■ **PROMPT**:
Word for word, restate the entries below and exclude every image.

*** Opening DATA FOR ANALYSIS ***

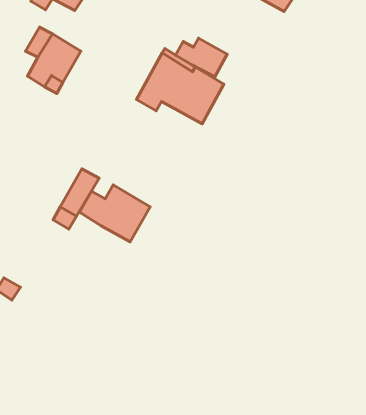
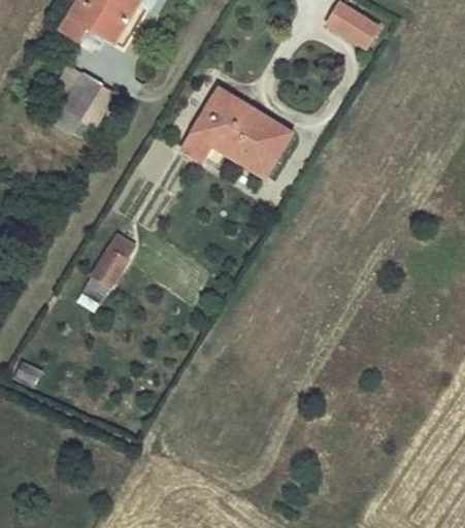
building: [176,38,227,77] -> none
building: [79,185,150,242] -> none

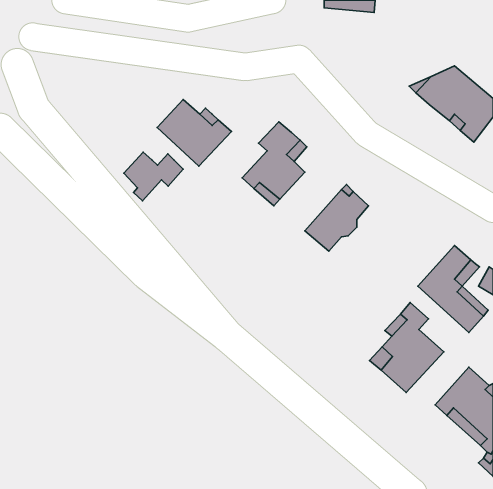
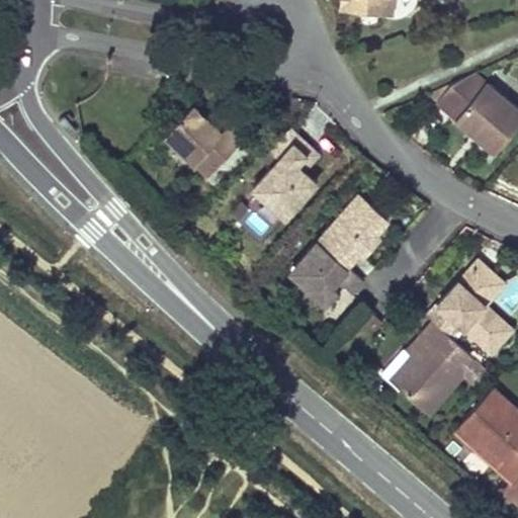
building: [124,152,183,201] -> none
building: none -> [292,247,362,308]

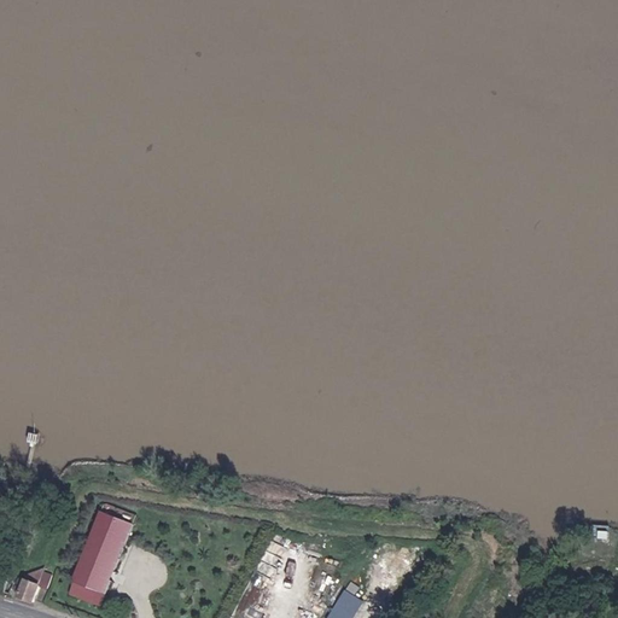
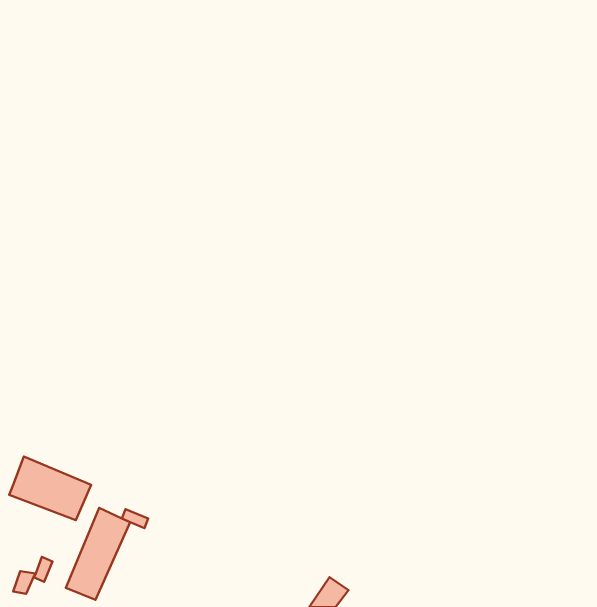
building: none -> [9,457,91,520]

*** Closing DATA FOR ANALYSIS ***

■ **THE COMPLETED TASK**:
building: [176,38,227,77] -> none
building: [79,185,150,242] -> none

building: [124,152,183,201] -> none
building: none -> [292,247,362,308]

building: none -> [9,457,91,520]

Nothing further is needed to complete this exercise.